== WHAT IS BEING ASKED ==
Write out every line of the material exactly as it appears.

== PROVIDED MATERIAL ==
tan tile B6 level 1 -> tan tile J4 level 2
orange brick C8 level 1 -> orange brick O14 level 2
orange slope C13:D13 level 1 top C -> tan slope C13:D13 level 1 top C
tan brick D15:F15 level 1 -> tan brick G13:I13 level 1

== TASK ANSWER ==
tan tile B6 level 1 -> tan tile J4 level 2
orange brick C8 level 1 -> orange brick O14 level 2
orange slope C13:D13 level 1 top C -> tan slope C13:D13 level 1 top C
tan brick D15:F15 level 1 -> tan brick G13:I13 level 1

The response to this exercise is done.